Task instructions → From the entries below, reproduce exactly the line containing "JP3 pin 3: GND -> +9V", the line containing "U16: NAND 74HC00", and every line in between, with nothing added.

The data →
######

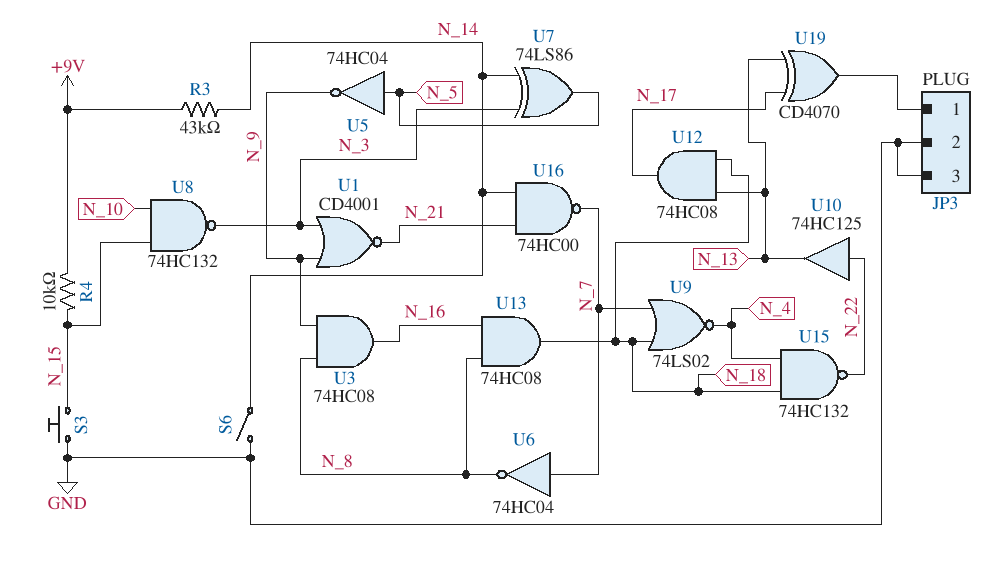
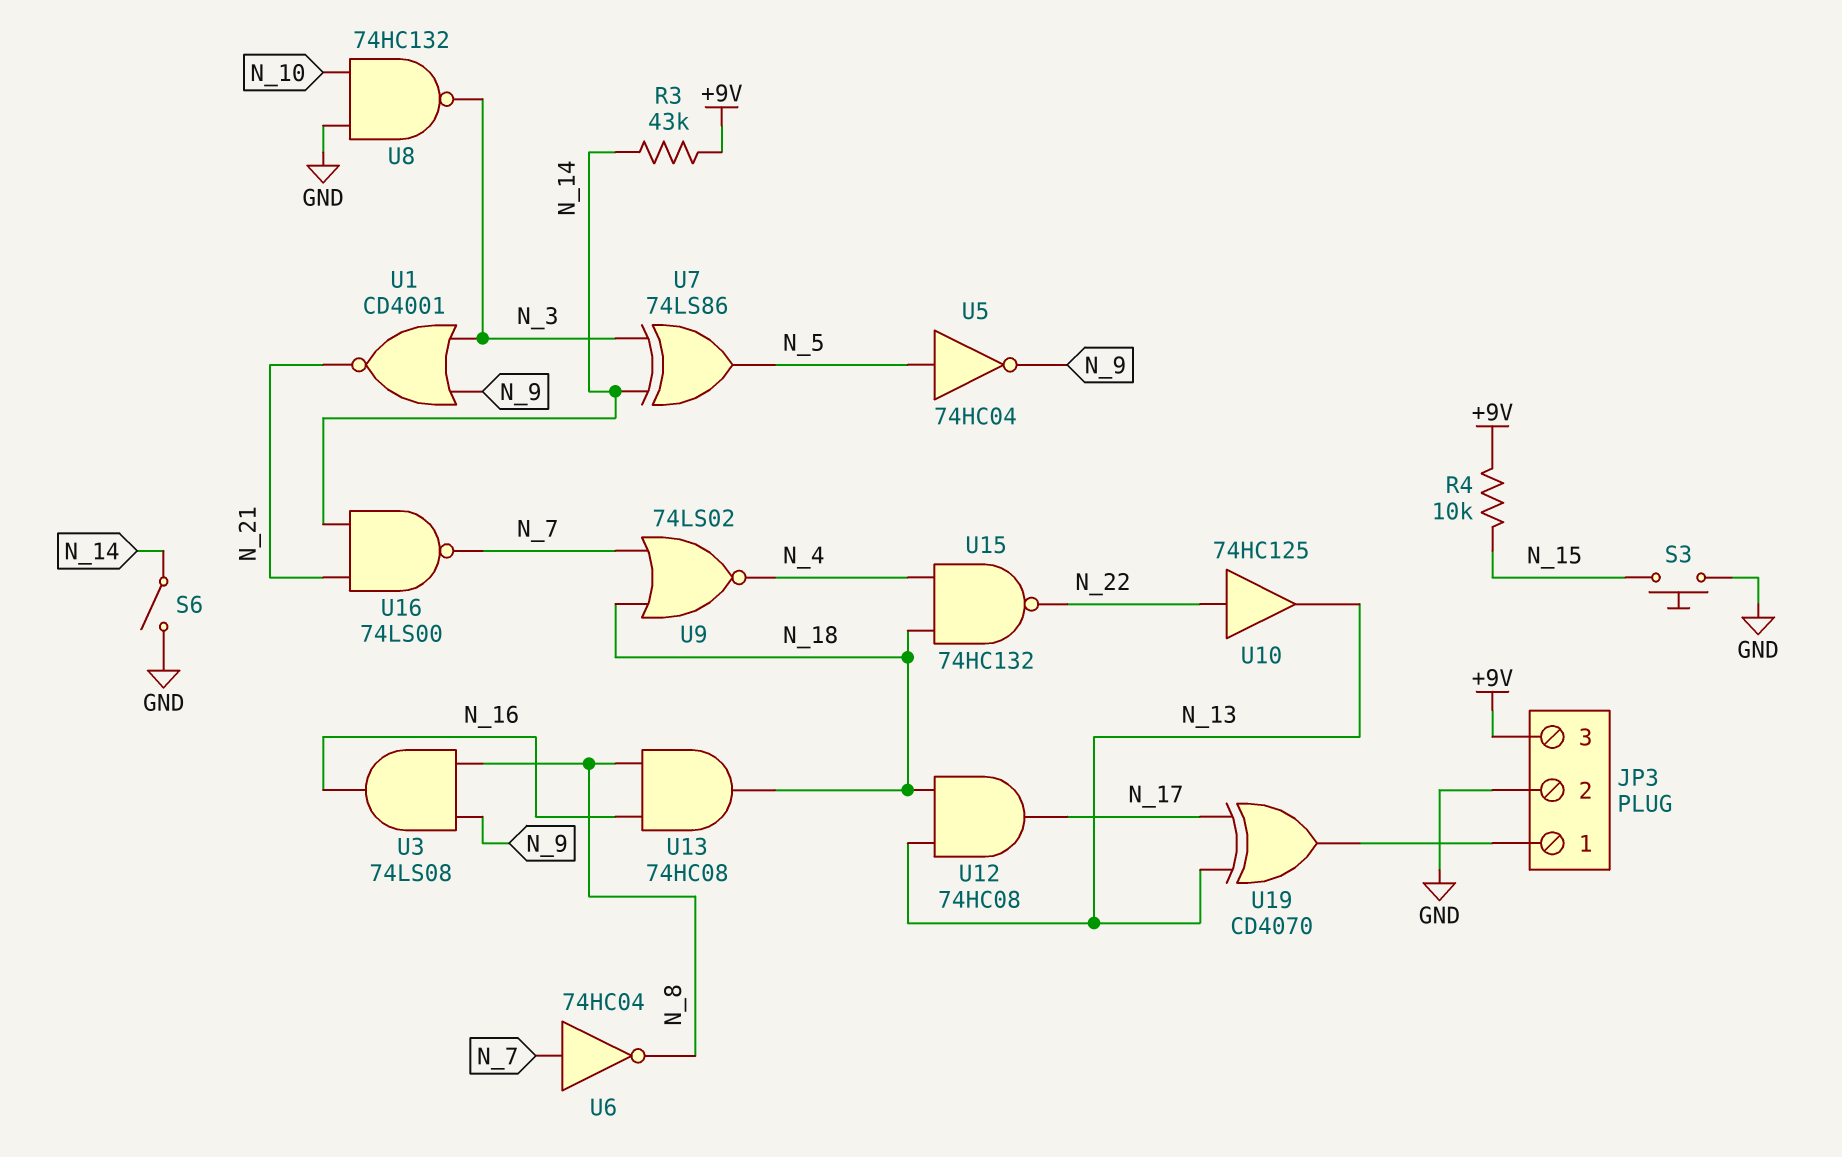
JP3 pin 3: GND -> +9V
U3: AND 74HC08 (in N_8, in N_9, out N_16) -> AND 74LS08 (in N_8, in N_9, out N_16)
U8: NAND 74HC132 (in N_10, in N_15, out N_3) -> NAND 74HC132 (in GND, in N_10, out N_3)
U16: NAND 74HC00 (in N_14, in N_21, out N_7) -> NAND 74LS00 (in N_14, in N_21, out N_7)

######

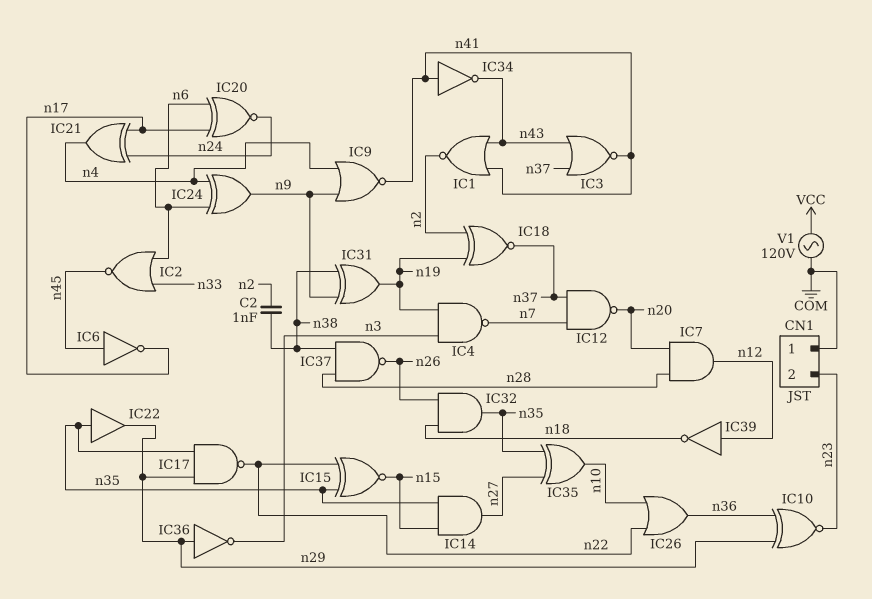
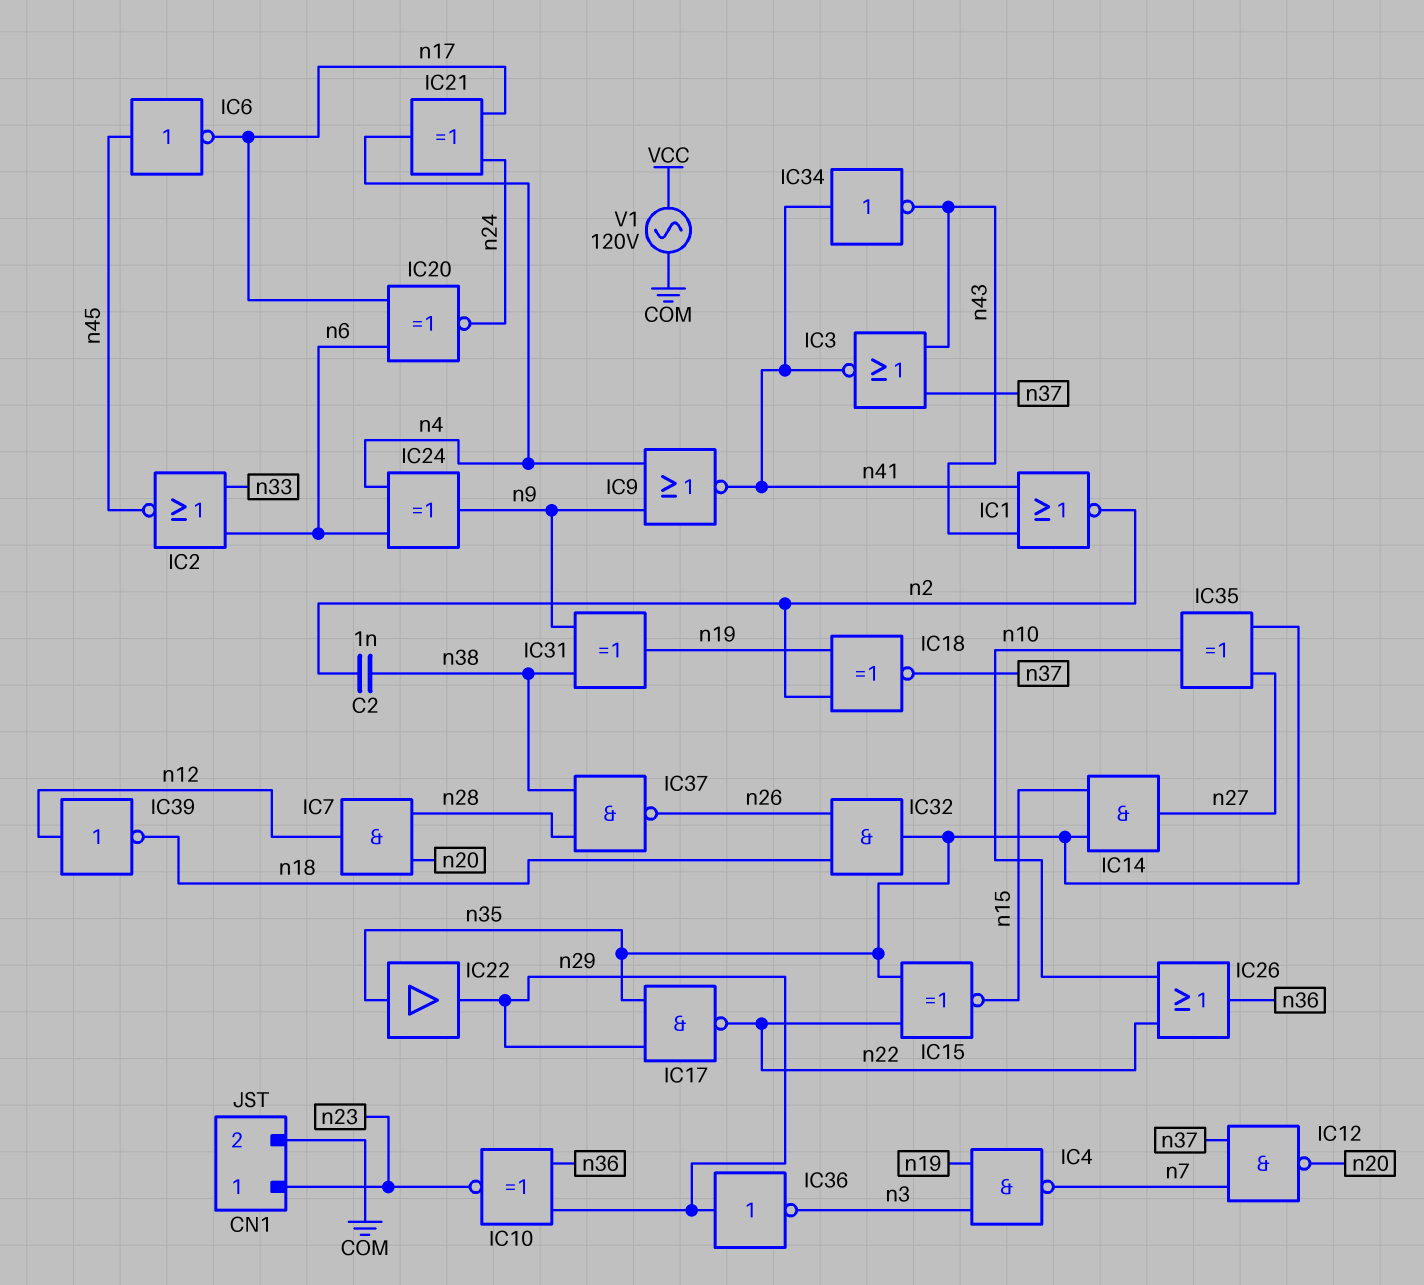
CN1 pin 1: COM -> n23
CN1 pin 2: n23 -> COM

######

Task response →
JP3 pin 3: GND -> +9V
U3: AND 74HC08 (in N_8, in N_9, out N_16) -> AND 74LS08 (in N_8, in N_9, out N_16)
U8: NAND 74HC132 (in N_10, in N_15, out N_3) -> NAND 74HC132 (in GND, in N_10, out N_3)
U16: NAND 74HC00 (in N_14, in N_21, out N_7) -> NAND 74LS00 (in N_14, in N_21, out N_7)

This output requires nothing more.